[Records to use — start]

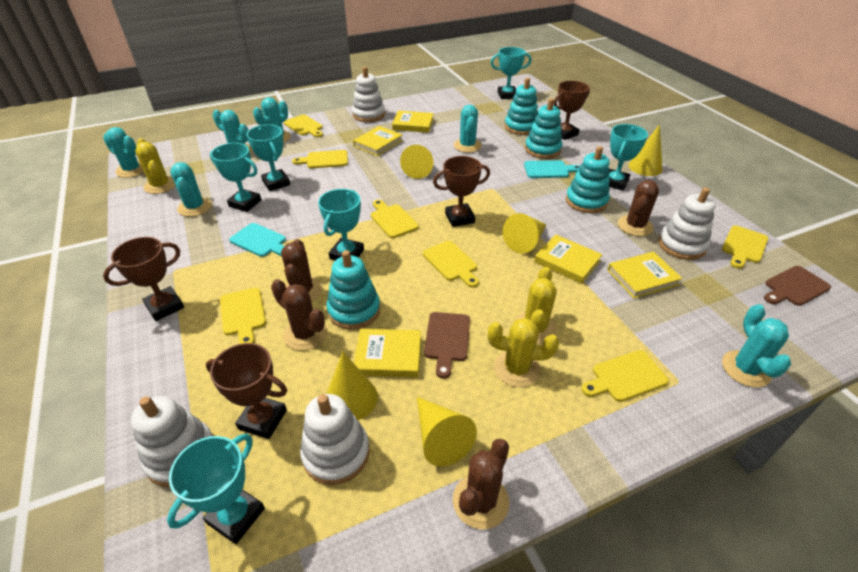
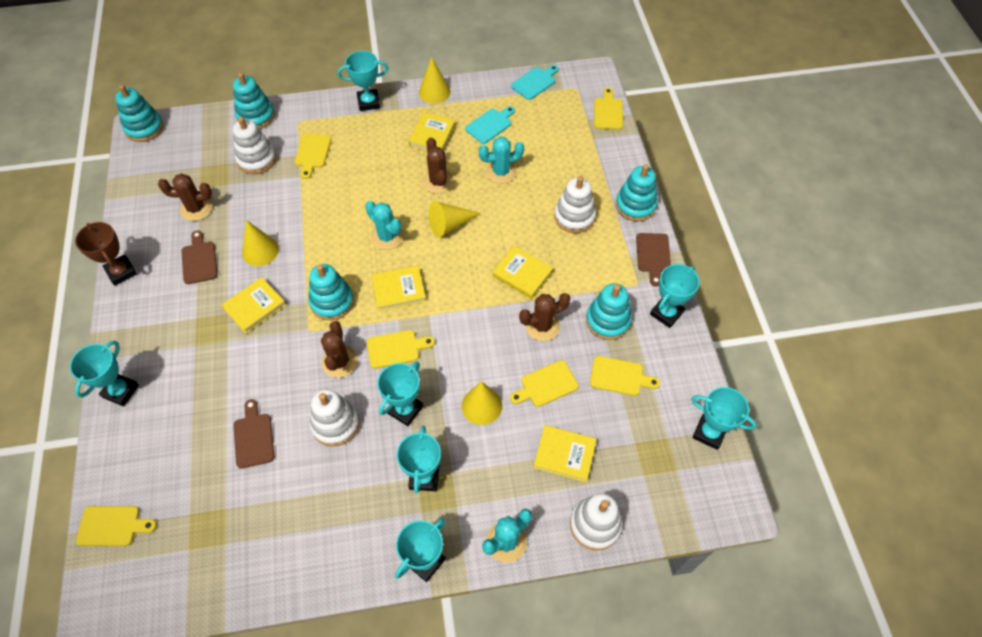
brown cutting board: 2 -> 3
brown trophy: 4 -> 1
turquoise cactus: 6 -> 3
turquoise stacking toy: 4 -> 5
turquoise trophy: 6 -> 7
yellow cactus: 3 -> 0
yellow cone: 5 -> 4
yellow cutting board: 7 -> 6

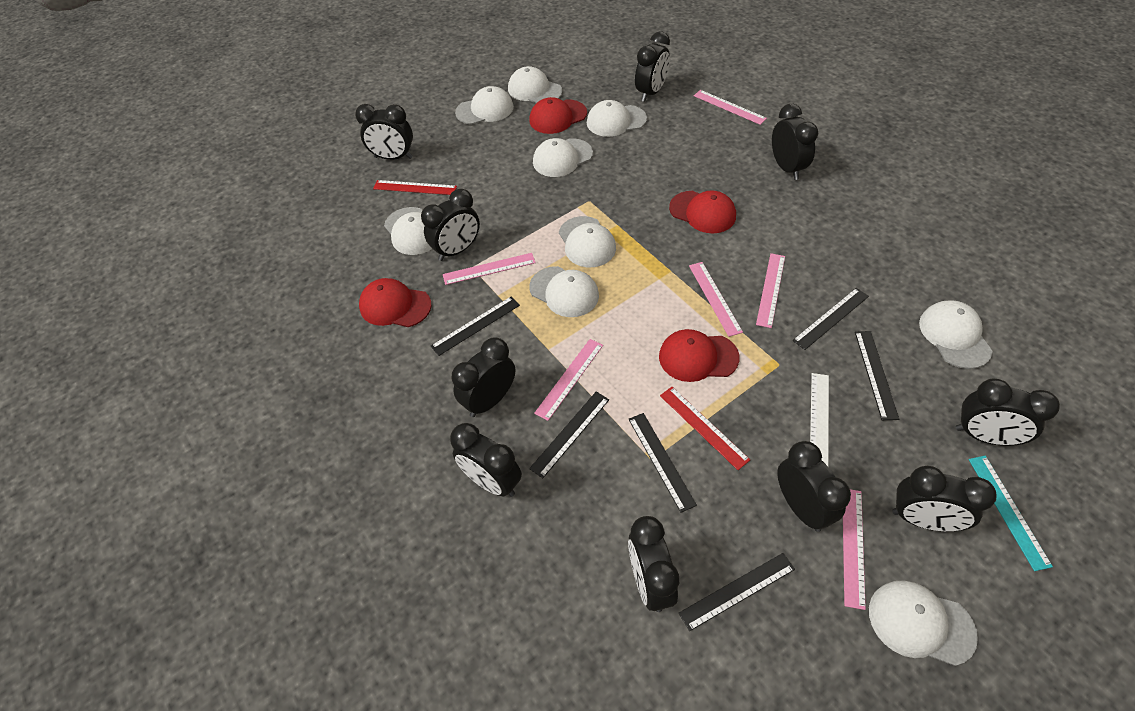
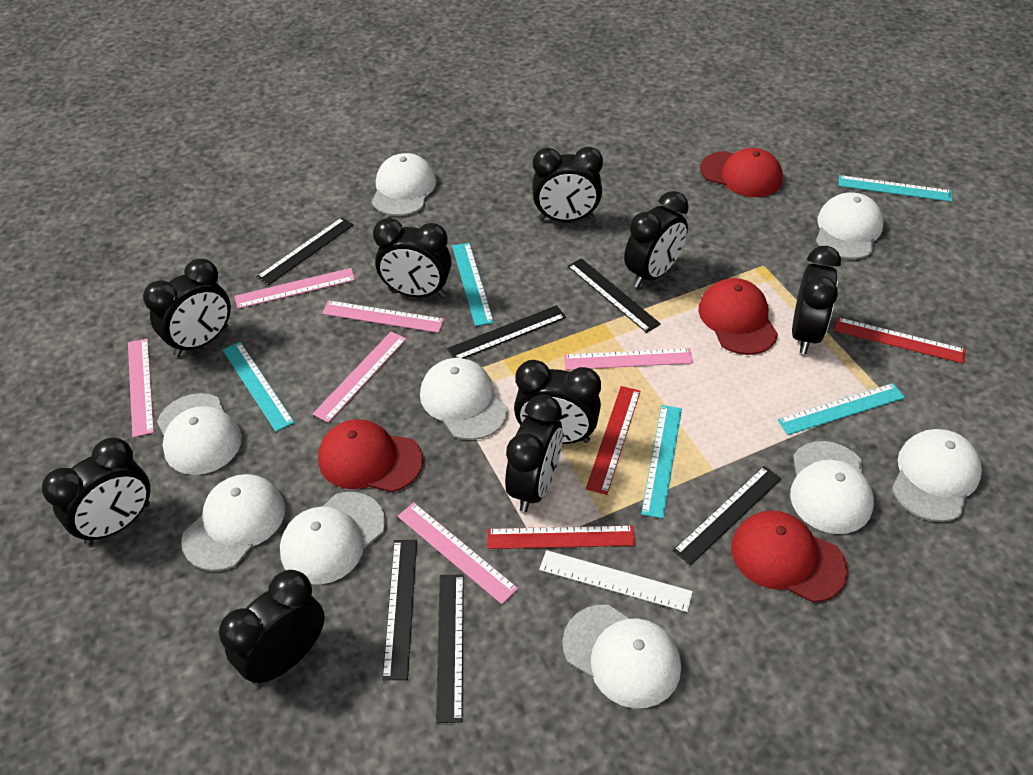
black clock: 10 -> 9
red ruler: 2 -> 3
turquoise ruler: 1 -> 5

[Records to use — finish]

Problem requirements: Please copy each line of the records above that holds the word "brown".

Reply to the exercise:
brown cutting board: 2 -> 3
brown trophy: 4 -> 1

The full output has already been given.